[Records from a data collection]
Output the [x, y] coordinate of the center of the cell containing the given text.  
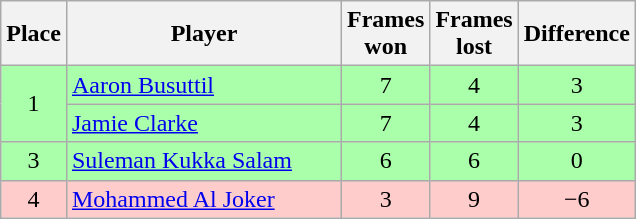
0 [576, 161]
Frames won [386, 34]
−6 [576, 199]
Difference [576, 34]
Jamie Clarke [204, 123]
1 [34, 104]
Frames lost [474, 34]
Player [204, 34]
Mohammed Al Joker [204, 199]
Suleman Kukka Salam [204, 161]
Place [34, 34]
Aaron Busuttil [204, 85]
9 [474, 199]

▶ _Your task_
Retype the data above line for line, without altering anything, and omit the picture.

▶ _The completed task_
Output the [x, y] coordinate of the center of the cell containing the given text.  
0 [576, 161]
Frames won [386, 34]
−6 [576, 199]
Difference [576, 34]
Jamie Clarke [204, 123]
1 [34, 104]
Frames lost [474, 34]
Player [204, 34]
Mohammed Al Joker [204, 199]
Suleman Kukka Salam [204, 161]
Place [34, 34]
Aaron Busuttil [204, 85]
9 [474, 199]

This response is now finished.